• **EXERCISE OBJECTIVE**
State how many lines of the data contain the string "burgundy", matching case exactly. Give only the number.
++++++
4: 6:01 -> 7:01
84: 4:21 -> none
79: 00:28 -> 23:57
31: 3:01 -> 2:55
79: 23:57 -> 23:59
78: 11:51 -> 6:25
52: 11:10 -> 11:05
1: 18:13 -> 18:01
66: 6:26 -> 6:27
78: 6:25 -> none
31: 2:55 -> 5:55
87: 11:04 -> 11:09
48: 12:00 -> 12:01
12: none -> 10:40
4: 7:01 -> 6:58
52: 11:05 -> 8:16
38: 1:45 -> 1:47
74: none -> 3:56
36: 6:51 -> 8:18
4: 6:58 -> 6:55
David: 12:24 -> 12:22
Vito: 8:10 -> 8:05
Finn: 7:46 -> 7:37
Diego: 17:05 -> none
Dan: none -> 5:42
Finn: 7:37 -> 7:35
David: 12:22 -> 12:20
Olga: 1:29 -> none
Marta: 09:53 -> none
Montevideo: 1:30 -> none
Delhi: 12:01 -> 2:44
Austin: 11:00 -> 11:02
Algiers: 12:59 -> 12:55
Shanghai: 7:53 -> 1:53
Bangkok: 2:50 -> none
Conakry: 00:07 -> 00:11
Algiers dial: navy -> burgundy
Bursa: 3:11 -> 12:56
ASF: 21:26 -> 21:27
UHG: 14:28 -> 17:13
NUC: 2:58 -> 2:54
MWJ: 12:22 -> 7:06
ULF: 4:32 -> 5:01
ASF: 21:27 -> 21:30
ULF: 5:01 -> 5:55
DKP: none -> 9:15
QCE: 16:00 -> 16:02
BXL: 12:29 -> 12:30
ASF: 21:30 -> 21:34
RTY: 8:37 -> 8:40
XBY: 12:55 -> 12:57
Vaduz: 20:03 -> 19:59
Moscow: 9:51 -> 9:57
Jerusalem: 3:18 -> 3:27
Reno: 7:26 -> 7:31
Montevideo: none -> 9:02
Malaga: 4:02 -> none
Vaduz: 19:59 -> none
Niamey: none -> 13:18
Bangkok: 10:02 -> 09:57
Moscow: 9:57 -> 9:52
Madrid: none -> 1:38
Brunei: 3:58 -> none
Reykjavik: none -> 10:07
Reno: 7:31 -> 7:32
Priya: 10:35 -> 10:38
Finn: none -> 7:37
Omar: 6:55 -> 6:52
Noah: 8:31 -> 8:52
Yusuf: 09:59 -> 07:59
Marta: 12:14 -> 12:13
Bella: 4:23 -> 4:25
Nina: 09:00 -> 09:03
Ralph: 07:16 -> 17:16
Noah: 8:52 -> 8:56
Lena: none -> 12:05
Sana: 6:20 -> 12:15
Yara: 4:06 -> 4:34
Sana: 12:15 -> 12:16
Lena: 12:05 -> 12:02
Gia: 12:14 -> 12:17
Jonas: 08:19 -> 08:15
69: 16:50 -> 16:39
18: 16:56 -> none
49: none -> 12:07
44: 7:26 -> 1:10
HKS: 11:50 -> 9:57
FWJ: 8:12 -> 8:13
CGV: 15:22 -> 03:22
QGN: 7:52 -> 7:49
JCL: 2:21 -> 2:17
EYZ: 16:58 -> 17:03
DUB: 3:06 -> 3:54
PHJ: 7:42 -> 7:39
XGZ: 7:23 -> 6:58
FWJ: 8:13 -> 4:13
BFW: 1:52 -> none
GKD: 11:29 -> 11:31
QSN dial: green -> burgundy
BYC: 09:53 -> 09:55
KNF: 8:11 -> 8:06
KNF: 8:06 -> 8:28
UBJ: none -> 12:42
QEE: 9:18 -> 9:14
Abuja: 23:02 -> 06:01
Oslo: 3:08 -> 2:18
++++++
• **EXERCISE RESULT**
2